──────── DATA FOR PROCESSING ────────

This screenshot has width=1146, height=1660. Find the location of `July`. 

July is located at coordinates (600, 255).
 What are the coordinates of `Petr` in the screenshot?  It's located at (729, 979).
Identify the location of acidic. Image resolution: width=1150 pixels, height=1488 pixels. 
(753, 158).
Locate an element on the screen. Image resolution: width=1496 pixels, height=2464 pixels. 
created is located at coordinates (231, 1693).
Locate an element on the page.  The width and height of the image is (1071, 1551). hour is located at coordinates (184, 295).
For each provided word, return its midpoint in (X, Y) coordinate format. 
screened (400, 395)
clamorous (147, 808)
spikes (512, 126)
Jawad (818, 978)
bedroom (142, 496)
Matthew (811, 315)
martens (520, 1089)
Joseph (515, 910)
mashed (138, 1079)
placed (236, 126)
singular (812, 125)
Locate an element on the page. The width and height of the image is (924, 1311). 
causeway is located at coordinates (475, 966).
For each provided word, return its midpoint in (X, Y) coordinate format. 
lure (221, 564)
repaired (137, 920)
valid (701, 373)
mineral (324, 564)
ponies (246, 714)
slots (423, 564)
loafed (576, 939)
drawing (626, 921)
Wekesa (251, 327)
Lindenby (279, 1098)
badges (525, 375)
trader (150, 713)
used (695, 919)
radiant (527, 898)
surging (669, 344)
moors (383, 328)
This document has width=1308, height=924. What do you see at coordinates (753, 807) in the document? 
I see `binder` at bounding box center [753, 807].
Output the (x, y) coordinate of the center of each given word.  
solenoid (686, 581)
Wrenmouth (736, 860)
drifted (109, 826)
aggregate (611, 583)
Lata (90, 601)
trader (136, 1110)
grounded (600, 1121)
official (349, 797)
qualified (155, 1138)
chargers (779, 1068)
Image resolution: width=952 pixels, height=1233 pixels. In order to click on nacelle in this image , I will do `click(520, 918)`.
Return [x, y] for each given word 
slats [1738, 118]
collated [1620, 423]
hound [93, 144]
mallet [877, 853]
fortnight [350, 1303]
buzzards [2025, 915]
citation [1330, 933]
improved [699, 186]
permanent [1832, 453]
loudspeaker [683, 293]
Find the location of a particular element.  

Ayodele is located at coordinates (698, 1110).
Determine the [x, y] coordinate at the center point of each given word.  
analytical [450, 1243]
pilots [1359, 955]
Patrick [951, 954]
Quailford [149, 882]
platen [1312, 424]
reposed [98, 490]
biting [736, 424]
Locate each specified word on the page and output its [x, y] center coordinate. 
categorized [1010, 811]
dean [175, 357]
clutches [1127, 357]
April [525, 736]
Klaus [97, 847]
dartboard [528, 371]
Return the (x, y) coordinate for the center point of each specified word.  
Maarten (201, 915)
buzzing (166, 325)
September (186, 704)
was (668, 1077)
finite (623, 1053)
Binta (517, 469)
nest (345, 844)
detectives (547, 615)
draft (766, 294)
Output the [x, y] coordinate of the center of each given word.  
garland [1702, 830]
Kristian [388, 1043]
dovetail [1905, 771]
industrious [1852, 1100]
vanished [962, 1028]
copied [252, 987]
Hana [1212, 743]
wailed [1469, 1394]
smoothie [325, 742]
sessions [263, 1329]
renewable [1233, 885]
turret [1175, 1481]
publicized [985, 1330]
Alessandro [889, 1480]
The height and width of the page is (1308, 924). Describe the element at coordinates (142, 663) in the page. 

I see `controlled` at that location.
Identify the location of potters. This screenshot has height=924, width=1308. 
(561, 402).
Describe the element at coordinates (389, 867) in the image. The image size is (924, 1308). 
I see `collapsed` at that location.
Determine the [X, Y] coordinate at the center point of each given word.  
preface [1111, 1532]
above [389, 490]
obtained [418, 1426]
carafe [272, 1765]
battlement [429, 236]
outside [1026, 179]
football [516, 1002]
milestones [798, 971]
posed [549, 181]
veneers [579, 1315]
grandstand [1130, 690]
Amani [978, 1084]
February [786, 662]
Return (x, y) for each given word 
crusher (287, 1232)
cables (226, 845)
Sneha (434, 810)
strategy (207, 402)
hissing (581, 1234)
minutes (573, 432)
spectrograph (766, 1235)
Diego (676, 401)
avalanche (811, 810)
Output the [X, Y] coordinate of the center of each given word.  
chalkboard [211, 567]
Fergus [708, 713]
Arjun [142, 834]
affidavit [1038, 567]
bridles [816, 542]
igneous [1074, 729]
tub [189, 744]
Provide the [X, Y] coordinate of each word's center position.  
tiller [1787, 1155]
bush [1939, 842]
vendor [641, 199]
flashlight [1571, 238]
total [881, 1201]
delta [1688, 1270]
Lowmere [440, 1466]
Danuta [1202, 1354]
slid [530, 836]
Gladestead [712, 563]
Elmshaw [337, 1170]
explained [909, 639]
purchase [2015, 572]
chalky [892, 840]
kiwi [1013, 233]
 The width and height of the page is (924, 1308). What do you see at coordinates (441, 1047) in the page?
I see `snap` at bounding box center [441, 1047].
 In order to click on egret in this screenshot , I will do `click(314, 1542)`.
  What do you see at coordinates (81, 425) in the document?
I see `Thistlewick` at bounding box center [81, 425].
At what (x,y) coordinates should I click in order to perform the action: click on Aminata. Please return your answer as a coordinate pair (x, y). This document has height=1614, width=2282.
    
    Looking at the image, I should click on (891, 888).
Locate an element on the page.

────────

# AIM OF THE TASK:
Rewrite the records above, switching every "midpoint" to "center point" and leaving everything else unchanged.

# RESULT:
This screenshot has width=1146, height=1660. Find the location of `July`. 

July is located at coordinates (600, 255).
 What are the coordinates of `Petr` in the screenshot?  It's located at (729, 979).
Identify the location of acidic. Image resolution: width=1150 pixels, height=1488 pixels. 
(753, 158).
Locate an element on the screen. Image resolution: width=1496 pixels, height=2464 pixels. 
created is located at coordinates (231, 1693).
Locate an element on the page.  The width and height of the image is (1071, 1551). hour is located at coordinates (184, 295).
For each provided word, return its center point in (X, Y) coordinate format. 
screened (400, 395)
clamorous (147, 808)
spikes (512, 126)
Jawad (818, 978)
bedroom (142, 496)
Matthew (811, 315)
martens (520, 1089)
Joseph (515, 910)
mashed (138, 1079)
placed (236, 126)
singular (812, 125)
Locate an element on the page. The width and height of the image is (924, 1311). 
causeway is located at coordinates (475, 966).
For each provided word, return its center point in (X, Y) coordinate format. 
lure (221, 564)
repaired (137, 920)
valid (701, 373)
mineral (324, 564)
ponies (246, 714)
slots (423, 564)
loafed (576, 939)
drawing (626, 921)
Wekesa (251, 327)
Lindenby (279, 1098)
badges (525, 375)
trader (150, 713)
used (695, 919)
radiant (527, 898)
surging (669, 344)
moors (383, 328)
This document has width=1308, height=924. What do you see at coordinates (753, 807) in the document? 
I see `binder` at bounding box center [753, 807].
Output the (x, y) coordinate of the center of each given word.  
solenoid (686, 581)
Wrenmouth (736, 860)
drifted (109, 826)
aggregate (611, 583)
Lata (90, 601)
trader (136, 1110)
grounded (600, 1121)
official (349, 797)
qualified (155, 1138)
chargers (779, 1068)
Image resolution: width=952 pixels, height=1233 pixels. In order to click on nacelle in this image , I will do `click(520, 918)`.
Return [x, y] for each given word 
slats [1738, 118]
collated [1620, 423]
hound [93, 144]
mallet [877, 853]
fortnight [350, 1303]
buzzards [2025, 915]
citation [1330, 933]
improved [699, 186]
permanent [1832, 453]
loudspeaker [683, 293]
Find the location of a particular element.  

Ayodele is located at coordinates (698, 1110).
Determine the [x, y] coordinate at the center point of each given word.  
analytical [450, 1243]
pilots [1359, 955]
Patrick [951, 954]
Quailford [149, 882]
platen [1312, 424]
reposed [98, 490]
biting [736, 424]
Locate each specified word on the page and output its [x, y] center coordinate. 
categorized [1010, 811]
dean [175, 357]
clutches [1127, 357]
April [525, 736]
Klaus [97, 847]
dartboard [528, 371]
Return the (x, y) coordinate for the center point of each specified word.  
Maarten (201, 915)
buzzing (166, 325)
September (186, 704)
was (668, 1077)
finite (623, 1053)
Binta (517, 469)
nest (345, 844)
detectives (547, 615)
draft (766, 294)
Output the [x, y] coordinate of the center of each given word.  
garland [1702, 830]
Kristian [388, 1043]
dovetail [1905, 771]
industrious [1852, 1100]
vanished [962, 1028]
copied [252, 987]
Hana [1212, 743]
wailed [1469, 1394]
smoothie [325, 742]
sessions [263, 1329]
renewable [1233, 885]
turret [1175, 1481]
publicized [985, 1330]
Alessandro [889, 1480]
The height and width of the page is (1308, 924). Describe the element at coordinates (142, 663) in the page. 

I see `controlled` at that location.
Identify the location of potters. This screenshot has height=924, width=1308. 
(561, 402).
Describe the element at coordinates (389, 867) in the image. The image size is (924, 1308). 
I see `collapsed` at that location.
Determine the [X, Y] coordinate at the center point of each given word.  
preface [1111, 1532]
above [389, 490]
obtained [418, 1426]
carafe [272, 1765]
battlement [429, 236]
outside [1026, 179]
football [516, 1002]
milestones [798, 971]
posed [549, 181]
veneers [579, 1315]
grandstand [1130, 690]
Amani [978, 1084]
February [786, 662]
Return (x, y) for each given word 
crusher (287, 1232)
cables (226, 845)
Sneha (434, 810)
strategy (207, 402)
hissing (581, 1234)
minutes (573, 432)
spectrograph (766, 1235)
Diego (676, 401)
avalanche (811, 810)
Output the [X, Y] coordinate of the center of each given word.  
chalkboard [211, 567]
Fergus [708, 713]
Arjun [142, 834]
affidavit [1038, 567]
bridles [816, 542]
igneous [1074, 729]
tub [189, 744]
Provide the [X, Y] coordinate of each word's center position.  
tiller [1787, 1155]
bush [1939, 842]
vendor [641, 199]
flashlight [1571, 238]
total [881, 1201]
delta [1688, 1270]
Lowmere [440, 1466]
Danuta [1202, 1354]
slid [530, 836]
Gladestead [712, 563]
Elmshaw [337, 1170]
explained [909, 639]
purchase [2015, 572]
chalky [892, 840]
kiwi [1013, 233]
 The width and height of the page is (924, 1308). What do you see at coordinates (441, 1047) in the page?
I see `snap` at bounding box center [441, 1047].
 In order to click on egret in this screenshot , I will do `click(314, 1542)`.
  What do you see at coordinates (81, 425) in the document?
I see `Thistlewick` at bounding box center [81, 425].
At what (x,y) coordinates should I click in order to perform the action: click on Aminata. Please return your answer as a coordinate pair (x, y). This document has height=1614, width=2282.
    
    Looking at the image, I should click on (891, 888).
Locate an element on the page.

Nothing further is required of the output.